• [Data]
★ ★ ★ ★ ★
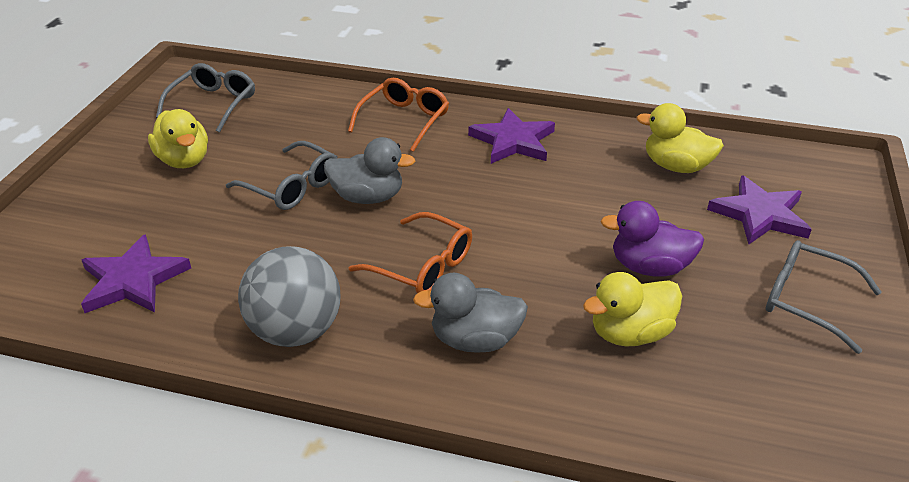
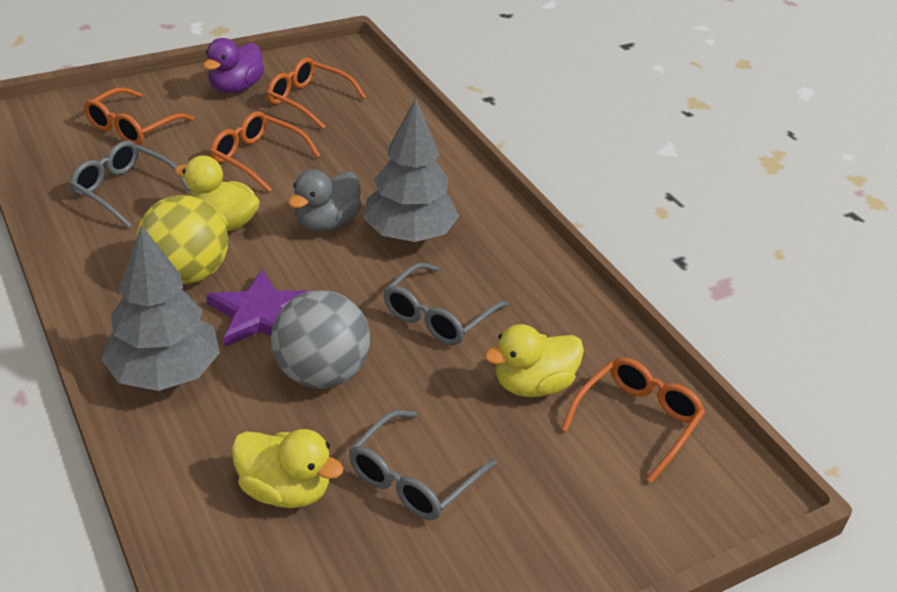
grey duck: 2 -> 1
grey tree: 0 -> 2
orange glasses: 2 -> 4
purple star: 3 -> 1
yellow ball: 0 -> 1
★ ★ ★ ★ ★
• [About this exercise] The entries are to be written out again exactly, without their pictures.

• [Solution to this exercise]
grey duck: 2 -> 1
grey tree: 0 -> 2
orange glasses: 2 -> 4
purple star: 3 -> 1
yellow ball: 0 -> 1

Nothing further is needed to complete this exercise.